++++ Data records
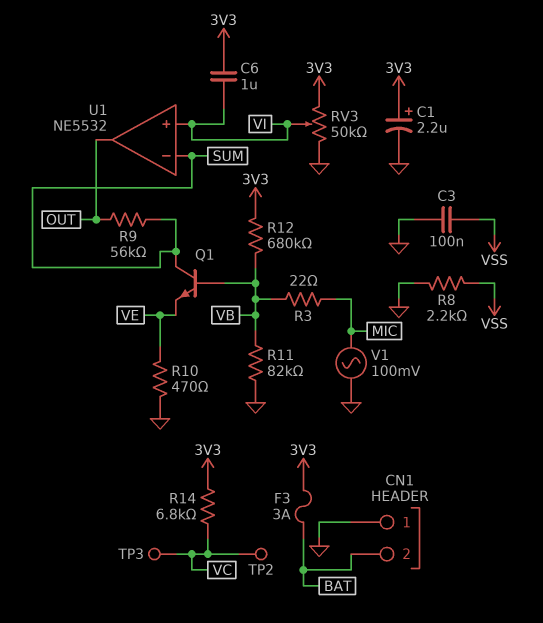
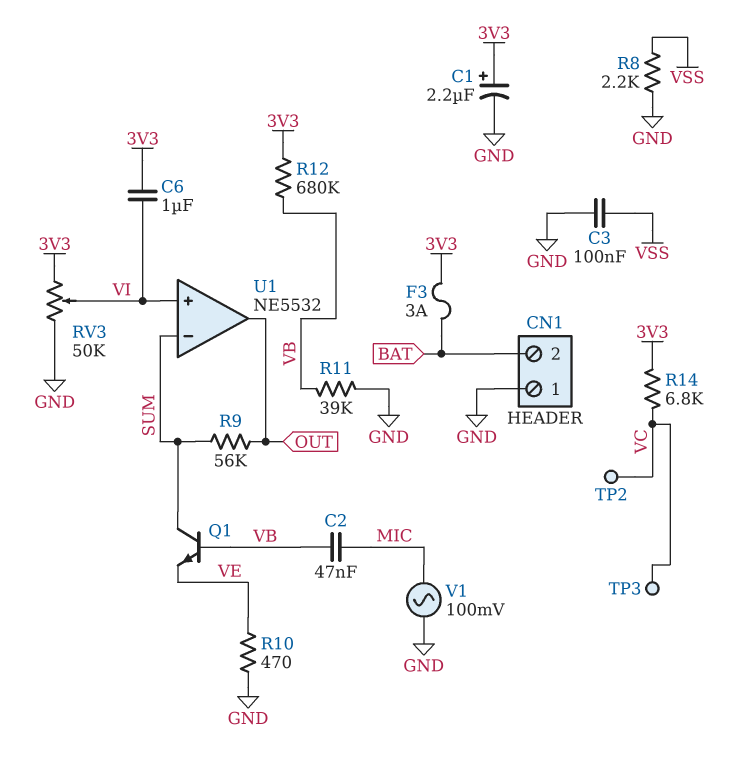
C2: none -> 47nF (MIC, VB)
R3: 22 (MIC, VB) -> none
R11: 82k (GND, VB) -> 39k (GND, VB)

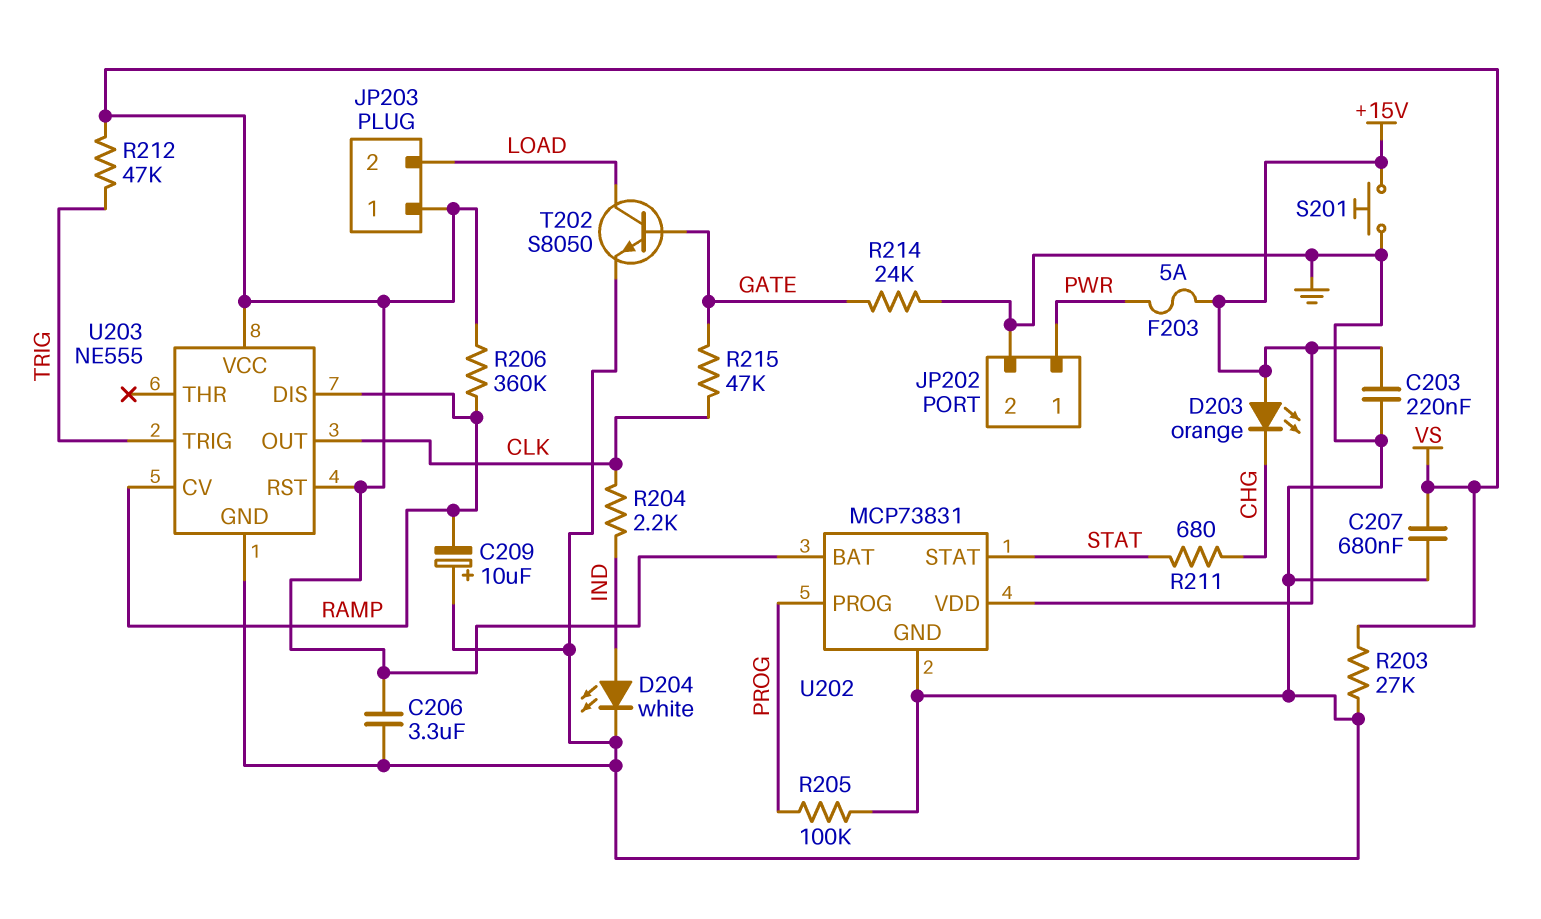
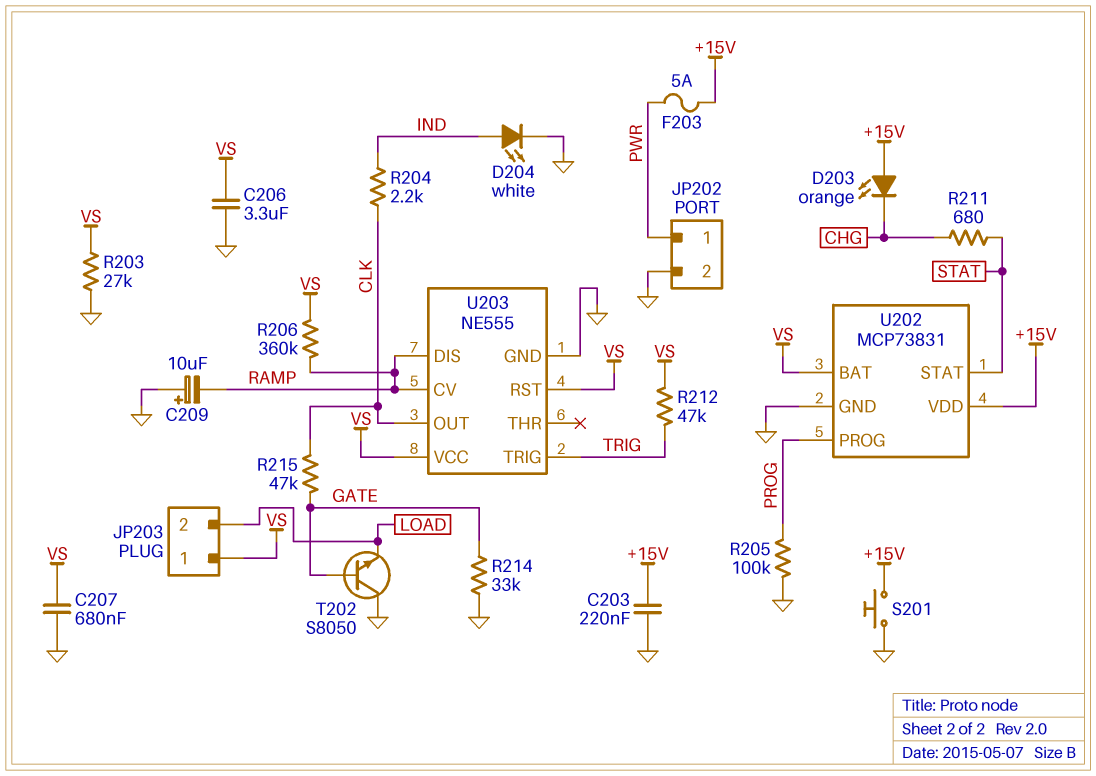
R214: 24k (GATE, GND) -> 33k (GATE, GND)
T202: NPN S8050 (B GATE, C LOAD, E GND) -> NPN S8050 (B GATE, C GND, E LOAD)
++++++++
Your assignment → Where a line of the listing holds the string "GATE", copy that line.

Result for this exercise →
R214: 24k (GATE, GND) -> 33k (GATE, GND)
T202: NPN S8050 (B GATE, C LOAD, E GND) -> NPN S8050 (B GATE, C GND, E LOAD)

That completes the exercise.